>>>

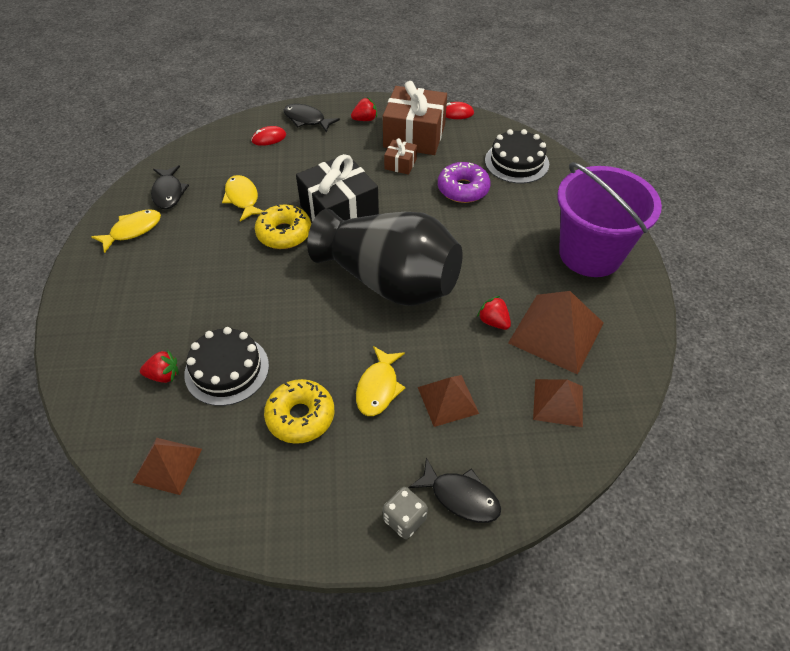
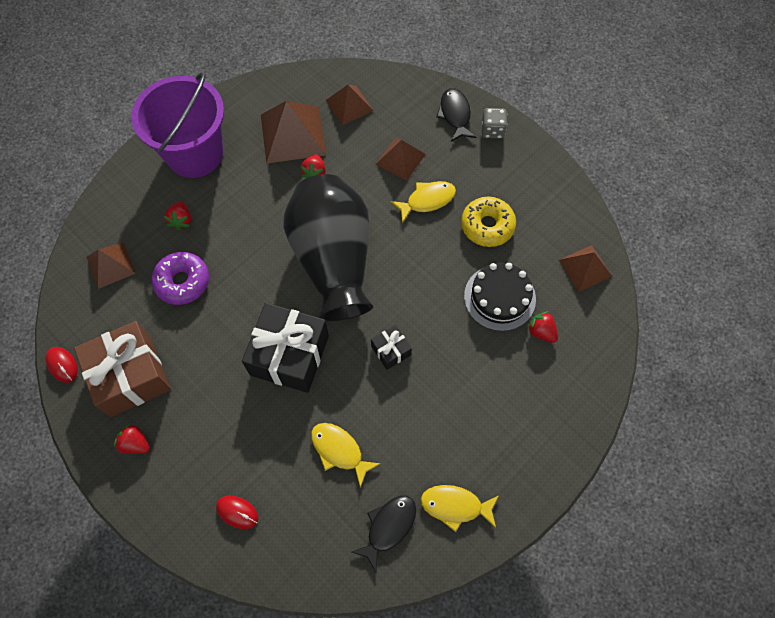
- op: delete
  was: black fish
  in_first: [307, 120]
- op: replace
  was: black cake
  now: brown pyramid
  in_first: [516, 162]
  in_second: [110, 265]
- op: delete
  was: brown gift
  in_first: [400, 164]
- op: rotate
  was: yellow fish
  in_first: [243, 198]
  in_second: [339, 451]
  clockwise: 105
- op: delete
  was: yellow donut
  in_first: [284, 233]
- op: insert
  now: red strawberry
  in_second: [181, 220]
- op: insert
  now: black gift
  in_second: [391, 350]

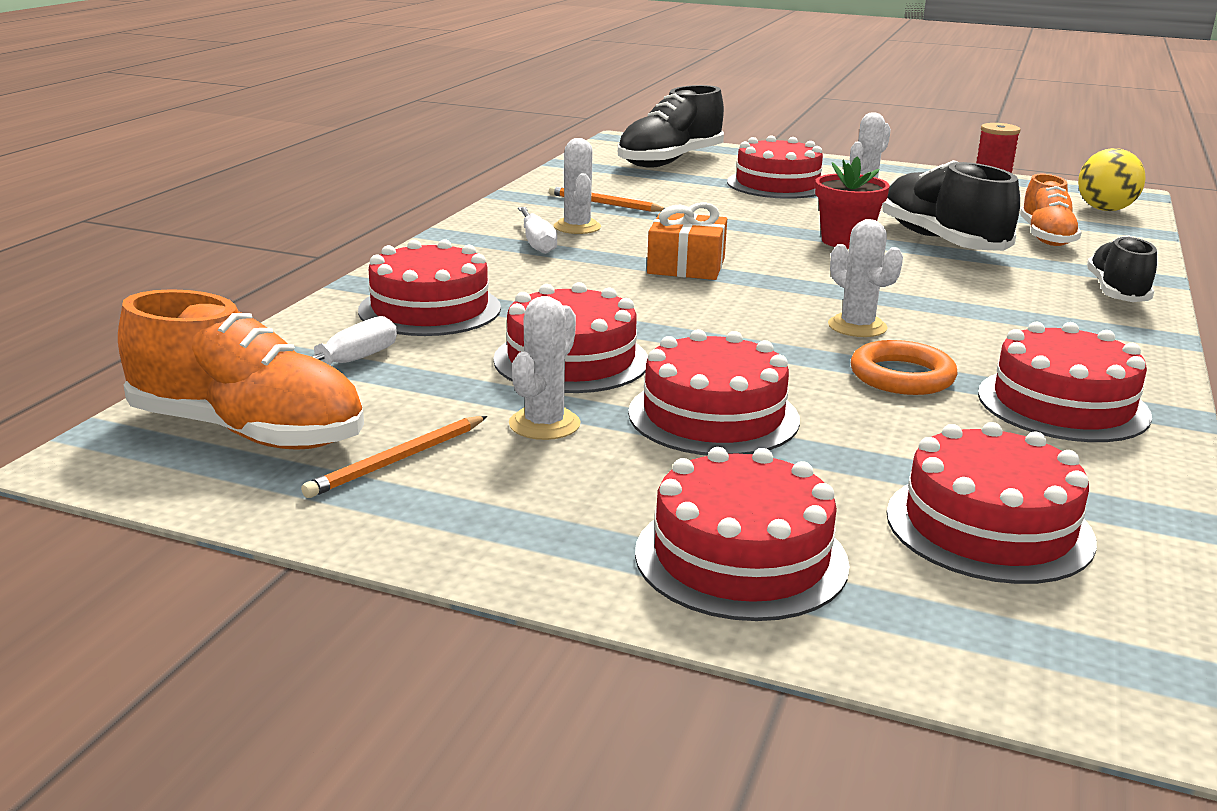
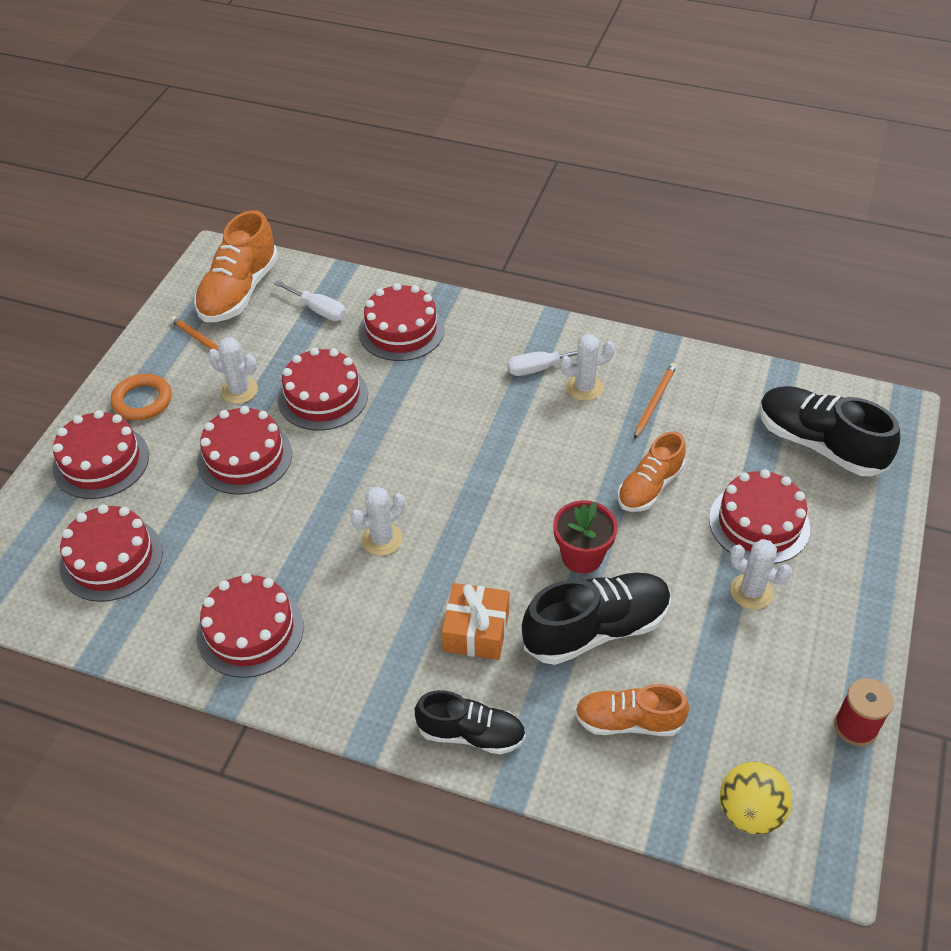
- op: move
  was: orange gift
  in_first: [686, 266]
  in_second: [476, 631]
- op: move
  was: orange ring
  in_first: [902, 376]
  in_second: [142, 401]
- op: insert
  now: orange shoe
  in_second: [649, 487]

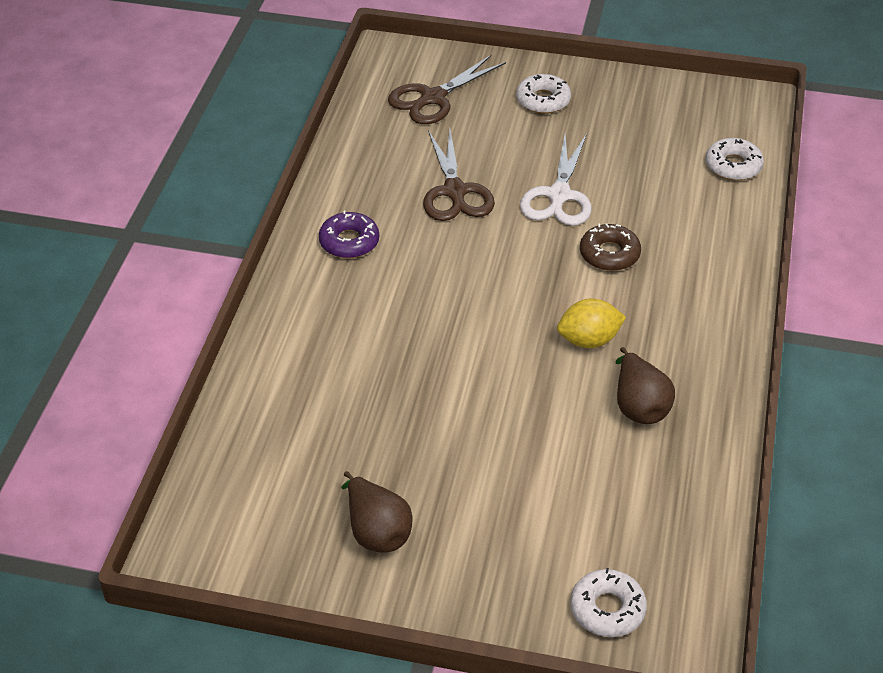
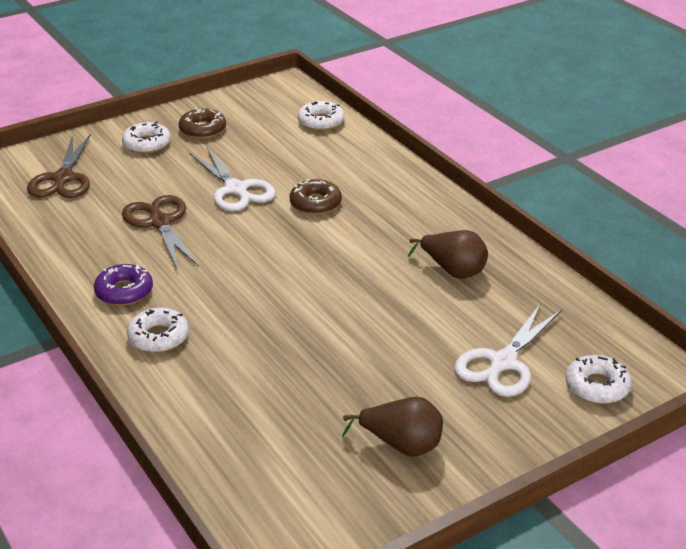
- op: rotate
  was: brown scissors
  in_first: [455, 191]
  in_second: [160, 223]
  clockwise: -150
- op: delete
  was: yellow lemon
  in_first: [589, 340]
- op: insert
  now: brown donut
  in_second: [202, 129]
- op: insert
  now: white scissors
  in_second: [503, 363]
- op: insert
  now: white donut
  in_second: [158, 337]

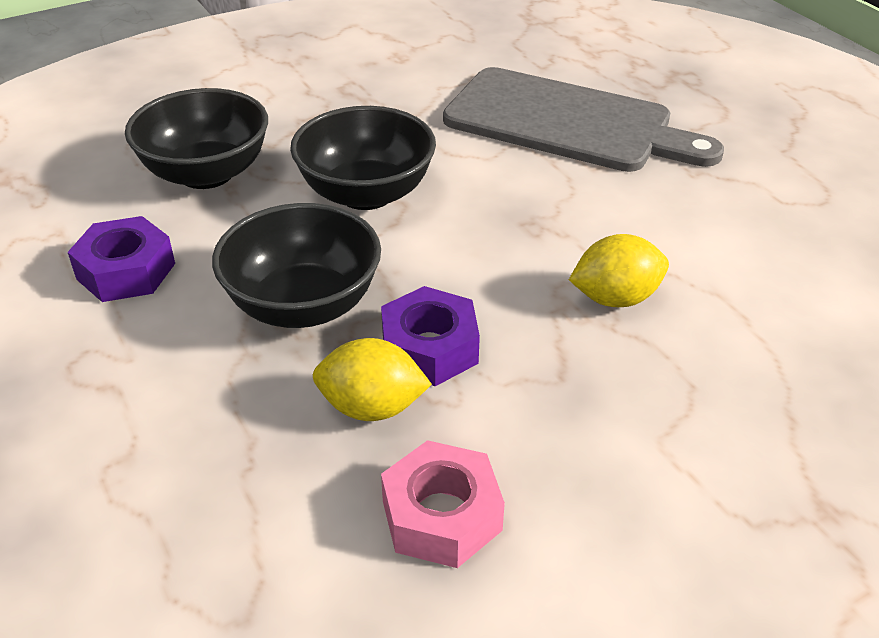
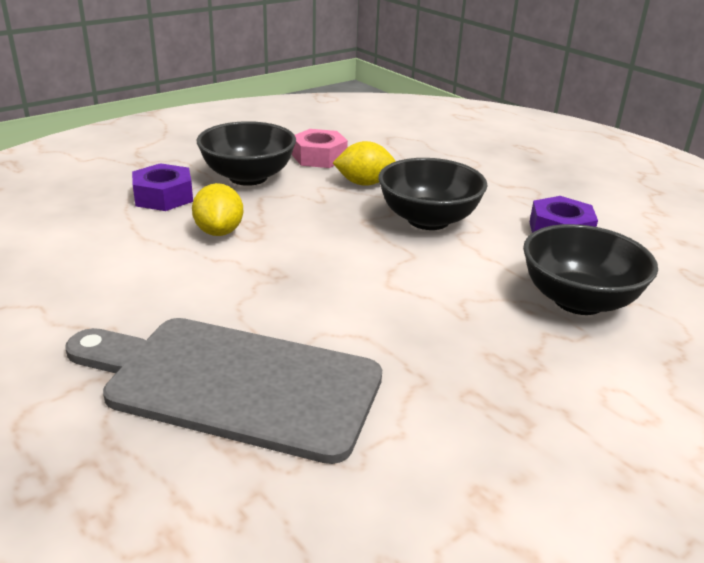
- op: move
  was: black bowl
  in_first: [366, 193]
  in_second: [248, 177]
- op: rotate
  was: yellow lemon
  in_first: [615, 298]
  in_second: [219, 232]
  clockwise: -75
- op: move
  was: purple nut
  in_first: [429, 348]
  in_second: [164, 197]

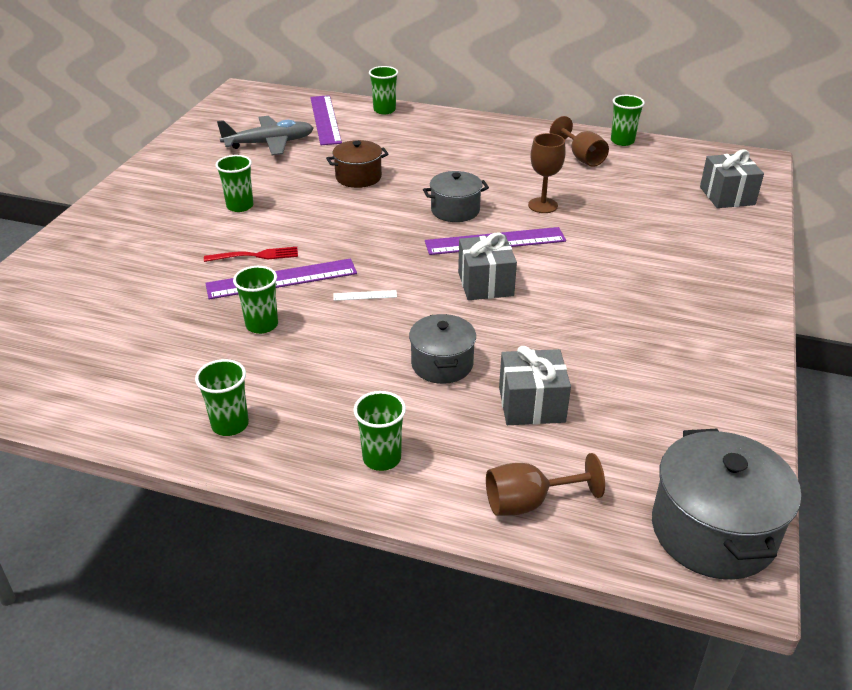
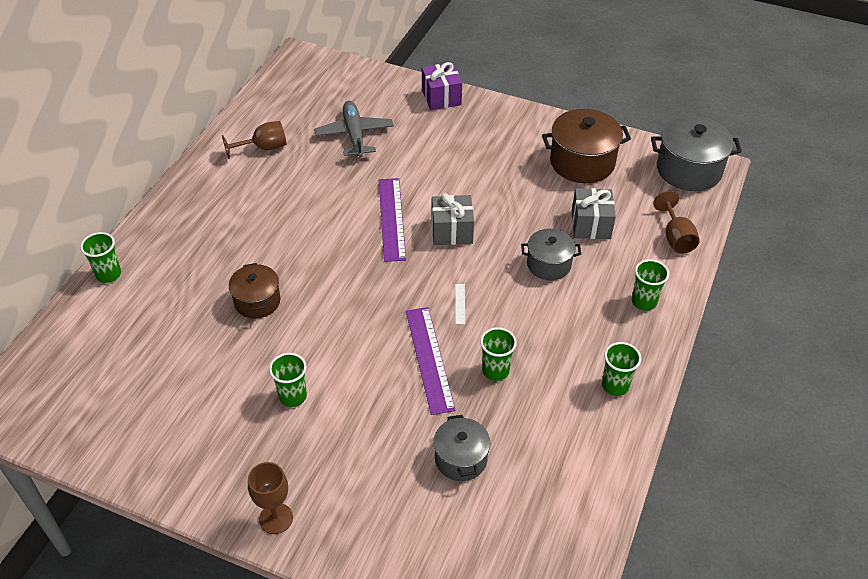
- op: delete
  was: purple ruler
  in_first: [325, 119]
- op: delete
  was: green cup
  in_first: [622, 141]
- op: move
  was: grey plane
  in_first: [269, 143]
  in_second: [354, 135]
- op: move
  was: brown goblet
  in_first: [543, 205]
  in_second: [276, 518]
- op: delete
  was: grey gift
  in_first: [727, 196]
- op: move
  was: grey pot
  in_first: [455, 210]
  in_second: [461, 459]
- op: delete
  was: red fork
  in_first: [255, 255]
- op: insert
  now: purple gift
  in_second: [441, 97]
- op: insert
  now: brown pot
  in_second: [582, 162]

<<<

- **WHAT YOU NEED TO DO**
Make an exact copy of the records, pictures excluded.

- **WRITTEN RESPONSE**
- op: delete
  was: black fish
  in_first: [307, 120]
- op: replace
  was: black cake
  now: brown pyramid
  in_first: [516, 162]
  in_second: [110, 265]
- op: delete
  was: brown gift
  in_first: [400, 164]
- op: rotate
  was: yellow fish
  in_first: [243, 198]
  in_second: [339, 451]
  clockwise: 105
- op: delete
  was: yellow donut
  in_first: [284, 233]
- op: insert
  now: red strawberry
  in_second: [181, 220]
- op: insert
  now: black gift
  in_second: [391, 350]

- op: move
  was: orange gift
  in_first: [686, 266]
  in_second: [476, 631]
- op: move
  was: orange ring
  in_first: [902, 376]
  in_second: [142, 401]
- op: insert
  now: orange shoe
  in_second: [649, 487]

- op: rotate
  was: brown scissors
  in_first: [455, 191]
  in_second: [160, 223]
  clockwise: -150
- op: delete
  was: yellow lemon
  in_first: [589, 340]
- op: insert
  now: brown donut
  in_second: [202, 129]
- op: insert
  now: white scissors
  in_second: [503, 363]
- op: insert
  now: white donut
  in_second: [158, 337]

- op: move
  was: black bowl
  in_first: [366, 193]
  in_second: [248, 177]
- op: rotate
  was: yellow lemon
  in_first: [615, 298]
  in_second: [219, 232]
  clockwise: -75
- op: move
  was: purple nut
  in_first: [429, 348]
  in_second: [164, 197]

- op: delete
  was: purple ruler
  in_first: [325, 119]
- op: delete
  was: green cup
  in_first: [622, 141]
- op: move
  was: grey plane
  in_first: [269, 143]
  in_second: [354, 135]
- op: move
  was: brown goblet
  in_first: [543, 205]
  in_second: [276, 518]
- op: delete
  was: grey gift
  in_first: [727, 196]
- op: move
  was: grey pot
  in_first: [455, 210]
  in_second: [461, 459]
- op: delete
  was: red fork
  in_first: [255, 255]
- op: insert
  now: purple gift
  in_second: [441, 97]
- op: insert
  now: brown pot
  in_second: [582, 162]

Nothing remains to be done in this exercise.